GOAL OF THE EXERCISE:
Lines from the start of the data through the line containing "yellow capsule [60,555,100,611]" must be given again exactly. Leave the others out.

(Object state comparisons)
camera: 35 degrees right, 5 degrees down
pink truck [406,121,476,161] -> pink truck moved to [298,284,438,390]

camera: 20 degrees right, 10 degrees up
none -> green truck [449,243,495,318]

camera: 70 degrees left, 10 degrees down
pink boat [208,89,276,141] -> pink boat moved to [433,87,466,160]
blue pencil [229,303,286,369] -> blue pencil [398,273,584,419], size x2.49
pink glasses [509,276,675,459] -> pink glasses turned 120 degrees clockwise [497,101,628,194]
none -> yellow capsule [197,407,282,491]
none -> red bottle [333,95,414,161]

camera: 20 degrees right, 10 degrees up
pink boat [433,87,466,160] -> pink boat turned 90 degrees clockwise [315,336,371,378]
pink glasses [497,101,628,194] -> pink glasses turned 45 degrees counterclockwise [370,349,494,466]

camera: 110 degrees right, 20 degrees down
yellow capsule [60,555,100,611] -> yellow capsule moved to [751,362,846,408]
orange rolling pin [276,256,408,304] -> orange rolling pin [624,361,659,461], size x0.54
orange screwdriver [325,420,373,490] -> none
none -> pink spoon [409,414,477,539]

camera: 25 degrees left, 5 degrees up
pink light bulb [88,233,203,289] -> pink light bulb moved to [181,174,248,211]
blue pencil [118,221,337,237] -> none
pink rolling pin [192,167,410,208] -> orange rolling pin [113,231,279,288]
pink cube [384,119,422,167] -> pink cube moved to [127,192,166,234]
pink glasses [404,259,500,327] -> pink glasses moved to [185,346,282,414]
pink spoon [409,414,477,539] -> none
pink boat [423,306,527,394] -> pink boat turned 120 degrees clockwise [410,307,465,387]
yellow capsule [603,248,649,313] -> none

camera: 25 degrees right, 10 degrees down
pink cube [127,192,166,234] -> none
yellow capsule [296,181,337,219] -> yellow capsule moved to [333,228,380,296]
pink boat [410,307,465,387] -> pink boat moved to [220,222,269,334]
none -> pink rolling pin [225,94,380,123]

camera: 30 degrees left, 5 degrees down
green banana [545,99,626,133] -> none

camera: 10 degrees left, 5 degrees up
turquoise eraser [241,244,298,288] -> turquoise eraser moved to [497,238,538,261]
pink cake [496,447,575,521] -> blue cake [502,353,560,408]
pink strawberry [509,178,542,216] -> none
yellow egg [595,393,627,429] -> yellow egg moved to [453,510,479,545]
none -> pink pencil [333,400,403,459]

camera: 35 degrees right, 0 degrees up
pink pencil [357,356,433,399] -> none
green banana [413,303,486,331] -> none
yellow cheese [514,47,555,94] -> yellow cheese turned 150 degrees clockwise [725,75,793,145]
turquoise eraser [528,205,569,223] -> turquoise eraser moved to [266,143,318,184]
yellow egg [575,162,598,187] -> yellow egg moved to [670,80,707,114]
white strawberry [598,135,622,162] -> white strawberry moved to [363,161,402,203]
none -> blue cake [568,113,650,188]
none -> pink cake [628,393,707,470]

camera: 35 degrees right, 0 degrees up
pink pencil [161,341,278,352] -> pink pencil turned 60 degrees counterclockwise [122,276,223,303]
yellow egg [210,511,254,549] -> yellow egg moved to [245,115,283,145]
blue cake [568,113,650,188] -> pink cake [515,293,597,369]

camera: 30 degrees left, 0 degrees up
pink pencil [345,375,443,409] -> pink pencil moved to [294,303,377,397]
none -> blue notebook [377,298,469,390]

YOUR RESPONSE:
camera: 35 degrees right, 5 degrees down
pink truck [406,121,476,161] -> pink truck moved to [298,284,438,390]

camera: 20 degrees right, 10 degrees up
none -> green truck [449,243,495,318]

camera: 70 degrees left, 10 degrees down
pink boat [208,89,276,141] -> pink boat moved to [433,87,466,160]
blue pencil [229,303,286,369] -> blue pencil [398,273,584,419], size x2.49
pink glasses [509,276,675,459] -> pink glasses turned 120 degrees clockwise [497,101,628,194]
none -> yellow capsule [197,407,282,491]
none -> red bottle [333,95,414,161]

camera: 20 degrees right, 10 degrees up
pink boat [433,87,466,160] -> pink boat turned 90 degrees clockwise [315,336,371,378]
pink glasses [497,101,628,194] -> pink glasses turned 45 degrees counterclockwise [370,349,494,466]

camera: 110 degrees right, 20 degrees down
yellow capsule [60,555,100,611] -> yellow capsule moved to [751,362,846,408]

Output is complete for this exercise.